## Data provided
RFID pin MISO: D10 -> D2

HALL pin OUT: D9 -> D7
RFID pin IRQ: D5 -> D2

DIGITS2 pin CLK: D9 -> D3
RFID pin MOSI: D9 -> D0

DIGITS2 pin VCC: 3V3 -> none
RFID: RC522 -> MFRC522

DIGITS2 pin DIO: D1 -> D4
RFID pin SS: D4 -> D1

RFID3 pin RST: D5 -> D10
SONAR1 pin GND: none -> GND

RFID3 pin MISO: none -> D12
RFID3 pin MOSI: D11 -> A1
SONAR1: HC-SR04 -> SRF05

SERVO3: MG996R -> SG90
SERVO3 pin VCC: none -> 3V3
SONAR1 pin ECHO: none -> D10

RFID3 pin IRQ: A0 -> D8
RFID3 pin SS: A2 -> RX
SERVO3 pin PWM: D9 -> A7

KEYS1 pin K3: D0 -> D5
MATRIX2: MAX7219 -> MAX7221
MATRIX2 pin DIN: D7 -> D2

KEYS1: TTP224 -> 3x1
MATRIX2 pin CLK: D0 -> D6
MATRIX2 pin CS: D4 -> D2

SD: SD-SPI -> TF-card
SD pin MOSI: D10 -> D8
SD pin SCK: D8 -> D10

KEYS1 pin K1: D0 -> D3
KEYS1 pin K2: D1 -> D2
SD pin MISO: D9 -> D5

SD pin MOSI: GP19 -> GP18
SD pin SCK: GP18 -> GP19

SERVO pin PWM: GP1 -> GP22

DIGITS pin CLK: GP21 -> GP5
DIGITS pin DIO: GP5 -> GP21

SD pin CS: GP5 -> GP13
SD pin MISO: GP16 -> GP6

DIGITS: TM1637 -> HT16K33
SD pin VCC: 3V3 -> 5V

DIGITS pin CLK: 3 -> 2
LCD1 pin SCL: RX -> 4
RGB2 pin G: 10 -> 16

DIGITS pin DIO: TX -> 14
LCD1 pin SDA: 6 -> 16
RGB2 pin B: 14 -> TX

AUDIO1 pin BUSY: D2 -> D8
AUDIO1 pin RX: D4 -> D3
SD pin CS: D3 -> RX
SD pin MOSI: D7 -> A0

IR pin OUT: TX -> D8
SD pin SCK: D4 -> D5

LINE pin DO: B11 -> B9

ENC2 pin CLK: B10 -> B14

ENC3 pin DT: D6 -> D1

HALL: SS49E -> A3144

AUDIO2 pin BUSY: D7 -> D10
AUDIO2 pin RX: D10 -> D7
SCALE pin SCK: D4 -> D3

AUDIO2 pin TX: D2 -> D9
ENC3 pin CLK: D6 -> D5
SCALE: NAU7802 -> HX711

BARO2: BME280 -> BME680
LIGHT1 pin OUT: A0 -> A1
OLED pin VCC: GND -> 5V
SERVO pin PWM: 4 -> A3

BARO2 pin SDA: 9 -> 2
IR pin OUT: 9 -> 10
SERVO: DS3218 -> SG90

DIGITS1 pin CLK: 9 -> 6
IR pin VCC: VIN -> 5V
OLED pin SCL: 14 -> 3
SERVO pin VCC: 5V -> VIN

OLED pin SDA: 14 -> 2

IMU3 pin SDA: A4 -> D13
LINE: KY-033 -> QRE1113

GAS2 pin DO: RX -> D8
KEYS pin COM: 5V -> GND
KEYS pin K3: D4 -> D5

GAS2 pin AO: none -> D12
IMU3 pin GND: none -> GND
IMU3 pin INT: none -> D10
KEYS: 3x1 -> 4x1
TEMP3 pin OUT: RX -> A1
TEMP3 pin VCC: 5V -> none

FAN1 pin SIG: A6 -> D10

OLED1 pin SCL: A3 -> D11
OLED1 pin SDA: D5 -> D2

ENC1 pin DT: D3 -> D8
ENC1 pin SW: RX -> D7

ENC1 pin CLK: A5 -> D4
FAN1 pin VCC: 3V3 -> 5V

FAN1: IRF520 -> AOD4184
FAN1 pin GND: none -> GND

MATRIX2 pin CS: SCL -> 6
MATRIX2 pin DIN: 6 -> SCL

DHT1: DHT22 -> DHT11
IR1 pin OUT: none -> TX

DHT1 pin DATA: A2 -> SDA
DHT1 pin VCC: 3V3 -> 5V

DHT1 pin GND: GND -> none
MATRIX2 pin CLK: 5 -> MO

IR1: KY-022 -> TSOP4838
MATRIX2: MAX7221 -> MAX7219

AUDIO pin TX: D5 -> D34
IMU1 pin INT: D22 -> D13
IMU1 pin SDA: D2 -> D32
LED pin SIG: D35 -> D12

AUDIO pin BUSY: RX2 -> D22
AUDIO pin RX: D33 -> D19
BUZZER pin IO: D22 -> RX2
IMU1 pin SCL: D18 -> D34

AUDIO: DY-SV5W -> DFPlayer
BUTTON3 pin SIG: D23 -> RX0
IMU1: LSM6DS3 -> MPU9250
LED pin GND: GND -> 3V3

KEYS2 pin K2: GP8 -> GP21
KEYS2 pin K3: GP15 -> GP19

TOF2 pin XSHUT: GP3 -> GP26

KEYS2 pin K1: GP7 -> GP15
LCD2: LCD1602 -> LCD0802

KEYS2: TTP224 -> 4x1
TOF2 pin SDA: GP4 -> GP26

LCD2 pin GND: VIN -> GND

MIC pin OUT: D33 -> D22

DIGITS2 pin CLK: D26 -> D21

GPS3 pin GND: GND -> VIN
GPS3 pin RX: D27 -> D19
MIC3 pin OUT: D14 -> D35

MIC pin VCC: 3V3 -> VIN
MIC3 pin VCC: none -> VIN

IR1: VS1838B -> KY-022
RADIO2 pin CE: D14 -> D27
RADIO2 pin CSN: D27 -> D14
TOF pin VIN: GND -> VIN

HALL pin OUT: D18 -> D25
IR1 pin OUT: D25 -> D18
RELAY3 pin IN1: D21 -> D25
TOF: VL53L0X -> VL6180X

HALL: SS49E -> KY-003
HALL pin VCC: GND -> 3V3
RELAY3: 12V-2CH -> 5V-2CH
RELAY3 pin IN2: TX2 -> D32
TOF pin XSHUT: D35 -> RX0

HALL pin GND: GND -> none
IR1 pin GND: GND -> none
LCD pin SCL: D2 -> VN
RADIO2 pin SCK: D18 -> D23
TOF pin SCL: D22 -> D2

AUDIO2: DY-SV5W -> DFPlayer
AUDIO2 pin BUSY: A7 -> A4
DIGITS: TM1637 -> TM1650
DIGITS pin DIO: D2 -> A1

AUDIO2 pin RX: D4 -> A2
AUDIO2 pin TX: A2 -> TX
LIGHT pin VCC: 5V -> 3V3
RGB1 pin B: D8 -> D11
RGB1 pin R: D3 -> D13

## Problem requirements
Retype the entries above exactly, but only from the line containing "MATRIX2: MAX7219 -> MAX7221" through the line containing "DIGITS pin DIO: TX -> 14", both included.

## Written solution
MATRIX2: MAX7219 -> MAX7221
MATRIX2 pin DIN: D7 -> D2

KEYS1: TTP224 -> 3x1
MATRIX2 pin CLK: D0 -> D6
MATRIX2 pin CS: D4 -> D2

SD: SD-SPI -> TF-card
SD pin MOSI: D10 -> D8
SD pin SCK: D8 -> D10

KEYS1 pin K1: D0 -> D3
KEYS1 pin K2: D1 -> D2
SD pin MISO: D9 -> D5

SD pin MOSI: GP19 -> GP18
SD pin SCK: GP18 -> GP19

SERVO pin PWM: GP1 -> GP22

DIGITS pin CLK: GP21 -> GP5
DIGITS pin DIO: GP5 -> GP21

SD pin CS: GP5 -> GP13
SD pin MISO: GP16 -> GP6

DIGITS: TM1637 -> HT16K33
SD pin VCC: 3V3 -> 5V

DIGITS pin CLK: 3 -> 2
LCD1 pin SCL: RX -> 4
RGB2 pin G: 10 -> 16

DIGITS pin DIO: TX -> 14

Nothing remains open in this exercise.